* START TASK DATA *
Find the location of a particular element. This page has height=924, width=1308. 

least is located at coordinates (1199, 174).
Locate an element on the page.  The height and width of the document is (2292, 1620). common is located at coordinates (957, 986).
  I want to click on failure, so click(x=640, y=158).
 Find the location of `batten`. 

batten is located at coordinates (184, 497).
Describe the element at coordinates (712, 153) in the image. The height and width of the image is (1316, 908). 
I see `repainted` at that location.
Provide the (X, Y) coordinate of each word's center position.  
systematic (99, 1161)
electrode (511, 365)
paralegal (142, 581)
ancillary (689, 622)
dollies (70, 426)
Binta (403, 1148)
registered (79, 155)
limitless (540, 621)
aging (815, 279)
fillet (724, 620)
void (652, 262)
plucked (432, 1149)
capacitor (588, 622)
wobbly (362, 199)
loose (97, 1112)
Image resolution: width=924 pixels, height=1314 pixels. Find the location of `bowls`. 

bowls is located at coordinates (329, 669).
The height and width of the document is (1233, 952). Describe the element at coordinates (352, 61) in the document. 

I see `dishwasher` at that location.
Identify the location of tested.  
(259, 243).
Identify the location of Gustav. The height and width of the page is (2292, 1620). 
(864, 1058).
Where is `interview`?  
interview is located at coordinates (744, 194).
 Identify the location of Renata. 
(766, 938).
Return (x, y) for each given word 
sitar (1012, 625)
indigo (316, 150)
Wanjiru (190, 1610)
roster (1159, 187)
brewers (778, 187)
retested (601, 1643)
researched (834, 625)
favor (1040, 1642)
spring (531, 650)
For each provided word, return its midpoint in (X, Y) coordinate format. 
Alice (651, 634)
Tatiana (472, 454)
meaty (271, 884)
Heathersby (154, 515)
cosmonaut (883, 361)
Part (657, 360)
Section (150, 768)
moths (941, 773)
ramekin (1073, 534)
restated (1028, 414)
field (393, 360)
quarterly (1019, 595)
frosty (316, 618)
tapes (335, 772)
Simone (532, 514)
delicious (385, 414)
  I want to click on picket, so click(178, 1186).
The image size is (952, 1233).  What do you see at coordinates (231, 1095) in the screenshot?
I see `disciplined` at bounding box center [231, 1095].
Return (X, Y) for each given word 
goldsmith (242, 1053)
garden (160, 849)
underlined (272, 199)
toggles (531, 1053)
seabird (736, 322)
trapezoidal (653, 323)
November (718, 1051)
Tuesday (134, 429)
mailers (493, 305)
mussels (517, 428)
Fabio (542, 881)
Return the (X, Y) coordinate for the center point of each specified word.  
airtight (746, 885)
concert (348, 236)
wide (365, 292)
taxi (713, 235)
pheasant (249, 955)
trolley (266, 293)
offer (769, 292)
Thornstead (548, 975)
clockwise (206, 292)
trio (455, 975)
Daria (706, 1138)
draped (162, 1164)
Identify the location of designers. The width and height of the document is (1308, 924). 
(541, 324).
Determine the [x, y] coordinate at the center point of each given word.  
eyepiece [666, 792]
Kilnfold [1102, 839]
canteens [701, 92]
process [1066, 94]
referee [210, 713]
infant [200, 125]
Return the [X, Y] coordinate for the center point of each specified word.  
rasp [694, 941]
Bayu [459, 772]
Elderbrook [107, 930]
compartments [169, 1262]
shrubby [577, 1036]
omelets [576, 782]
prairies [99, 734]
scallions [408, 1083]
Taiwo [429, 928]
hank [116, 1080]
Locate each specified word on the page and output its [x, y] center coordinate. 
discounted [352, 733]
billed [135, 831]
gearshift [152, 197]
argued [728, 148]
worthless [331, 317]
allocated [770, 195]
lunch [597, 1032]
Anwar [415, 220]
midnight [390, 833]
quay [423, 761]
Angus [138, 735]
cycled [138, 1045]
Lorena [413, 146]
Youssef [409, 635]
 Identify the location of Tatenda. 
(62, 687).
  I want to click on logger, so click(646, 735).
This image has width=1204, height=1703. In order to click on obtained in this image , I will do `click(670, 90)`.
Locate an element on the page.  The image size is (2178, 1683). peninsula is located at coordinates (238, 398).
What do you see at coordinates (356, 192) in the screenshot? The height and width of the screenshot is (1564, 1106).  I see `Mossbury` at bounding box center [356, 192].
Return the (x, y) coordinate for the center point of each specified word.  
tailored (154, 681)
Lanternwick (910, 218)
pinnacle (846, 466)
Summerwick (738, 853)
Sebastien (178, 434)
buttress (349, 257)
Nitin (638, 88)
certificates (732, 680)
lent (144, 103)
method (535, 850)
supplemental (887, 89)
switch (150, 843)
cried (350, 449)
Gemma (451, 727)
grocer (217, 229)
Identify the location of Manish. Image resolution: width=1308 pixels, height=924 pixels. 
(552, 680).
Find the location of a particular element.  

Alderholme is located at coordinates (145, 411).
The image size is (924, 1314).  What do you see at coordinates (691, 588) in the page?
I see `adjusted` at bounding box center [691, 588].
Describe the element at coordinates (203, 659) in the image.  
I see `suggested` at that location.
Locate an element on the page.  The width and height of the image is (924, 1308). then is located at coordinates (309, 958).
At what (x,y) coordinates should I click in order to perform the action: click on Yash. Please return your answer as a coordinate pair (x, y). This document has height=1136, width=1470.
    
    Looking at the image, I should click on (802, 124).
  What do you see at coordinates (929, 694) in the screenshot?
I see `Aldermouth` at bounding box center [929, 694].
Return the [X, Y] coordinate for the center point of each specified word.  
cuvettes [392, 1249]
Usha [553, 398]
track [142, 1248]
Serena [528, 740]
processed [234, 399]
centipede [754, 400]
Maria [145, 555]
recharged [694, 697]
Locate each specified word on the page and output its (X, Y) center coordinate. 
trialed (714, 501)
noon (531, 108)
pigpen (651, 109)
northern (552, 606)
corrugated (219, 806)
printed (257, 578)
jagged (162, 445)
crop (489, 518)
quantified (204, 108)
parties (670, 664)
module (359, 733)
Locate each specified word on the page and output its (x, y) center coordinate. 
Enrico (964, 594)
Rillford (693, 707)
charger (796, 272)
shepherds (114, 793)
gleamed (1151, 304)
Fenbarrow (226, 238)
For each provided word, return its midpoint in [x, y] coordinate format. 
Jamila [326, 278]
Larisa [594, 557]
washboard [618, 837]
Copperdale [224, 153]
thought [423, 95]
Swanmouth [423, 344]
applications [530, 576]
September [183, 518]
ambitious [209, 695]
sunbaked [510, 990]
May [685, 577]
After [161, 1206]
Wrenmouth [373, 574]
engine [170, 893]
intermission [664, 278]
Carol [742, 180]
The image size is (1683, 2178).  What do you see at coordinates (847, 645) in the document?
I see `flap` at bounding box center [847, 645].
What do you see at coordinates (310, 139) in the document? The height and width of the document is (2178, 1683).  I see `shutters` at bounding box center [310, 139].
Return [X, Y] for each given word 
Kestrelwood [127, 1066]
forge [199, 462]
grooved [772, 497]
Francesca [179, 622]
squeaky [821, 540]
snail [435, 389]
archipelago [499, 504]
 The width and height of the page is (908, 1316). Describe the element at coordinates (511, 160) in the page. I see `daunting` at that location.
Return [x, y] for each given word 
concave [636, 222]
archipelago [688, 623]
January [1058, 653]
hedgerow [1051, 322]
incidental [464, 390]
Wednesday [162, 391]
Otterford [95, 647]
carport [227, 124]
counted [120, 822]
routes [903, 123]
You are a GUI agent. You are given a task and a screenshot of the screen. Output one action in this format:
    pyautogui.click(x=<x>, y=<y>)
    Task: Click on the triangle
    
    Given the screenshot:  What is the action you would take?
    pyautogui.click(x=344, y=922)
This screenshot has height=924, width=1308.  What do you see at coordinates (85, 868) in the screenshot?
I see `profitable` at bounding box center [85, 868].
* END TASK DATA *
_PROMPT_: Render every line of the records above as a Markdown table with two columns, Row and Line, giving each nonblank line its number and leaving out blank lines.

_RESPONSE TO THE EXERCISE_:
| Row | Line |
|---|---|
| 1 | Find the location of a particular element. This page has height=924, width=1308.  |
| 2 | least is located at coordinates (1199, 174). |
| 3 | Locate an element on the page.  The height and width of the document is (2292, 1620). common is located at coordinates (957, 986). |
| 4 |   I want to click on failure, so click(x=640, y=158). |
| 5 |  Find the location of `batten`.  |
| 6 | batten is located at coordinates (184, 497). |
| 7 | Describe the element at coordinates (712, 153) in the image. The height and width of the image is (1316, 908).  |
| 8 | I see `repainted` at that location. |
| 9 | Provide the (X, Y) coordinate of each word's center position.   |
| 10 | systematic (99, 1161) |
| 11 | electrode (511, 365) |
| 12 | paralegal (142, 581) |
| 13 | ancillary (689, 622) |
| 14 | dollies (70, 426) |
| 15 | Binta (403, 1148) |
| 16 | registered (79, 155) |
| 17 | limitless (540, 621) |
| 18 | aging (815, 279) |
| 19 | fillet (724, 620) |
| 20 | void (652, 262) |
| 21 | plucked (432, 1149) |
| 22 | capacitor (588, 622) |
| 23 | wobbly (362, 199) |
| 24 | loose (97, 1112) |
| 25 | Image resolution: width=924 pixels, height=1314 pixels. Find the location of `bowls`.  |
| 26 | bowls is located at coordinates (329, 669). |
| 27 | The height and width of the document is (1233, 952). Describe the element at coordinates (352, 61) in the document.  |
| 28 | I see `dishwasher` at that location. |
| 29 | Identify the location of tested.   |
| 30 | (259, 243). |
| 31 | Identify the location of Gustav. The height and width of the page is (2292, 1620).  |
| 32 | (864, 1058). |
| 33 | Where is `interview`?   |
| 34 | interview is located at coordinates (744, 194). |
| 35 |  Identify the location of Renata.  |
| 36 | (766, 938). |
| 37 | Return (x, y) for each given word  |
| 38 | sitar (1012, 625) |
| 39 | indigo (316, 150) |
| 40 | Wanjiru (190, 1610) |
| 41 | roster (1159, 187) |
| 42 | brewers (778, 187) |
| 43 | retested (601, 1643) |
| 44 | researched (834, 625) |
| 45 | favor (1040, 1642) |
| 46 | spring (531, 650) |
| 47 | For each provided word, return its midpoint in (X, Y) coordinate format.  |
| 48 | Alice (651, 634) |
| 49 | Tatiana (472, 454) |
| 50 | meaty (271, 884) |
| 51 | Heathersby (154, 515) |
| 52 | cosmonaut (883, 361) |
| 53 | Part (657, 360) |
| 54 | Section (150, 768) |
| 55 | moths (941, 773) |
| 56 | ramekin (1073, 534) |
| 57 | restated (1028, 414) |
| 58 | field (393, 360) |
| 59 | quarterly (1019, 595) |
| 60 | frosty (316, 618) |
| 61 | tapes (335, 772) |
| 62 | Simone (532, 514) |
| 63 | delicious (385, 414) |
| 64 |   I want to click on picket, so click(178, 1186). |
| 65 | The image size is (952, 1233).  What do you see at coordinates (231, 1095) in the screenshot? |
| 66 | I see `disciplined` at bounding box center [231, 1095]. |
| 67 | Return (X, Y) for each given word  |
| 68 | goldsmith (242, 1053) |
| 69 | garden (160, 849) |
| 70 | underlined (272, 199) |
| 71 | toggles (531, 1053) |
| 72 | seabird (736, 322) |
| 73 | trapezoidal (653, 323) |
| 74 | November (718, 1051) |
| 75 | Tuesday (134, 429) |
| 76 | mailers (493, 305) |
| 77 | mussels (517, 428) |
| 78 | Fabio (542, 881) |
| 79 | Return the (X, Y) coordinate for the center point of each specified word.   |
| 80 | airtight (746, 885) |
| 81 | concert (348, 236) |
| 82 | wide (365, 292) |
| 83 | taxi (713, 235) |
| 84 | pheasant (249, 955) |
| 85 | trolley (266, 293) |
| 86 | offer (769, 292) |
| 87 | Thornstead (548, 975) |
| 88 | clockwise (206, 292) |
| 89 | trio (455, 975) |
| 90 | Daria (706, 1138) |
| 91 | draped (162, 1164) |
| 92 | Identify the location of designers. The width and height of the document is (1308, 924).  |
| 93 | (541, 324). |
| 94 | Determine the [x, y] coordinate at the center point of each given word.   |
| 95 | eyepiece [666, 792] |
| 96 | Kilnfold [1102, 839] |
| 97 | canteens [701, 92] |
| 98 | process [1066, 94] |
| 99 | referee [210, 713] |
| 100 | infant [200, 125] |
| 101 | Return the [X, Y] coordinate for the center point of each specified word.   |
| 102 | rasp [694, 941] |
| 103 | Bayu [459, 772] |
| 104 | Elderbrook [107, 930] |
| 105 | compartments [169, 1262] |
| 106 | shrubby [577, 1036] |
| 107 | omelets [576, 782] |
| 108 | prairies [99, 734] |
| 109 | scallions [408, 1083] |
| 110 | Taiwo [429, 928] |
| 111 | hank [116, 1080] |
| 112 | Locate each specified word on the page and output its [x, y] center coordinate.  |
| 113 | discounted [352, 733] |
| 114 | billed [135, 831] |
| 115 | gearshift [152, 197] |
| 116 | argued [728, 148] |
| 117 | worthless [331, 317] |
| 118 | allocated [770, 195] |
| 119 | lunch [597, 1032] |
| 120 | Anwar [415, 220] |
| 121 | midnight [390, 833] |
| 122 | quay [423, 761] |
| 123 | Angus [138, 735] |
| 124 | cycled [138, 1045] |
| 125 | Lorena [413, 146] |
| 126 | Youssef [409, 635] |
| 127 |  Identify the location of Tatenda.  |
| 128 | (62, 687). |
| 129 |   I want to click on logger, so click(646, 735). |
| 130 | This image has width=1204, height=1703. In order to click on obtained in this image , I will do `click(670, 90)`. |
| 131 | Locate an element on the page.  The image size is (2178, 1683). peninsula is located at coordinates (238, 398). |
| 132 | What do you see at coordinates (356, 192) in the screenshot? The height and width of the screenshot is (1564, 1106).  I see `Mossbury` at bounding box center [356, 192]. |
| 133 | Return the (x, y) coordinate for the center point of each specified word.   |
| 134 | tailored (154, 681) |
| 135 | Lanternwick (910, 218) |
| 136 | pinnacle (846, 466) |
| 137 | Summerwick (738, 853) |
| 138 | Sebastien (178, 434) |
| 139 | buttress (349, 257) |
| 140 | Nitin (638, 88) |
| 141 | certificates (732, 680) |
| 142 | lent (144, 103) |
| 143 | method (535, 850) |
| 144 | supplemental (887, 89) |
| 145 | switch (150, 843) |
| 146 | cried (350, 449) |
| 147 | Gemma (451, 727) |
| 148 | grocer (217, 229) |
| 149 | Identify the location of Manish. Image resolution: width=1308 pixels, height=924 pixels.  |
| 150 | (552, 680). |
| 151 | Find the location of a particular element.   |
| 152 | Alderholme is located at coordinates (145, 411). |
| 153 | The image size is (924, 1314).  What do you see at coordinates (691, 588) in the page? |
| 154 | I see `adjusted` at bounding box center [691, 588]. |
| 155 | Describe the element at coordinates (203, 659) in the image.   |
| 156 | I see `suggested` at that location. |
| 157 | Locate an element on the page.  The width and height of the image is (924, 1308). then is located at coordinates (309, 958). |
| 158 | At what (x,y) coordinates should I click in order to perform the action: click on Yash. Please return your answer as a coordinate pair (x, y). This document has height=1136, width=1470. |
| 159 |     Looking at the image, I should click on (802, 124). |
| 160 |   What do you see at coordinates (929, 694) in the screenshot? |
| 161 | I see `Aldermouth` at bounding box center [929, 694]. |
| 162 | Return the [X, Y] coordinate for the center point of each specified word.   |
| 163 | cuvettes [392, 1249] |
| 164 | Usha [553, 398] |
| 165 | track [142, 1248] |
| 166 | Serena [528, 740] |
| 167 | processed [234, 399] |
| 168 | centipede [754, 400] |
| 169 | Maria [145, 555] |
| 170 | recharged [694, 697] |
| 171 | Locate each specified word on the page and output its (X, Y) center coordinate.  |
| 172 | trialed (714, 501) |
| 173 | noon (531, 108) |
| 174 | pigpen (651, 109) |
| 175 | northern (552, 606) |
| 176 | corrugated (219, 806) |
| 177 | printed (257, 578) |
| 178 | jagged (162, 445) |
| 179 | crop (489, 518) |
| 180 | quantified (204, 108) |
| 181 | parties (670, 664) |
| 182 | module (359, 733) |
| 183 | Locate each specified word on the page and output its (x, y) center coordinate.  |
| 184 | Enrico (964, 594) |
| 185 | Rillford (693, 707) |
| 186 | charger (796, 272) |
| 187 | shepherds (114, 793) |
| 188 | gleamed (1151, 304) |
| 189 | Fenbarrow (226, 238) |
| 190 | For each provided word, return its midpoint in [x, y] coordinate format.  |
| 191 | Jamila [326, 278] |
| 192 | Larisa [594, 557] |
| 193 | washboard [618, 837] |
| 194 | Copperdale [224, 153] |
| 195 | thought [423, 95] |
| 196 | Swanmouth [423, 344] |
| 197 | applications [530, 576] |
| 198 | September [183, 518] |
| 199 | ambitious [209, 695] |
| 200 | sunbaked [510, 990] |
| 201 | May [685, 577] |
| 202 | After [161, 1206] |
| 203 | Wrenmouth [373, 574] |
| 204 | engine [170, 893] |
| 205 | intermission [664, 278] |
| 206 | Carol [742, 180] |
| 207 | The image size is (1683, 2178).  What do you see at coordinates (847, 645) in the document? |
| 208 | I see `flap` at bounding box center [847, 645]. |
| 209 | What do you see at coordinates (310, 139) in the document? The height and width of the document is (2178, 1683).  I see `shutters` at bounding box center [310, 139]. |
| 210 | Return [X, Y] for each given word  |
| 211 | Kestrelwood [127, 1066] |
| 212 | forge [199, 462] |
| 213 | grooved [772, 497] |
| 214 | Francesca [179, 622] |
| 215 | squeaky [821, 540] |
| 216 | snail [435, 389] |
| 217 | archipelago [499, 504] |
| 218 |  The width and height of the page is (908, 1316). Describe the element at coordinates (511, 160) in the page. I see `daunting` at that location. |
| 219 | Return [x, y] for each given word  |
| 220 | concave [636, 222] |
| 221 | archipelago [688, 623] |
| 222 | January [1058, 653] |
| 223 | hedgerow [1051, 322] |
| 224 | incidental [464, 390] |
| 225 | Wednesday [162, 391] |
| 226 | Otterford [95, 647] |
| 227 | carport [227, 124] |
| 228 | counted [120, 822] |
| 229 | routes [903, 123] |
| 230 | You are a GUI agent. You are given a task and a screenshot of the screen. Output one action in this format: |
| 231 |     pyautogui.click(x=<x>, y=<y>) |
| 232 |     Task: Click on the triangle |
| 233 |     Given the screenshot:  What is the action you would take? |
| 234 |     pyautogui.click(x=344, y=922) |
| 235 | This screenshot has height=924, width=1308.  What do you see at coordinates (85, 868) in the screenshot? |
| 236 | I see `profitable` at bounding box center [85, 868]. |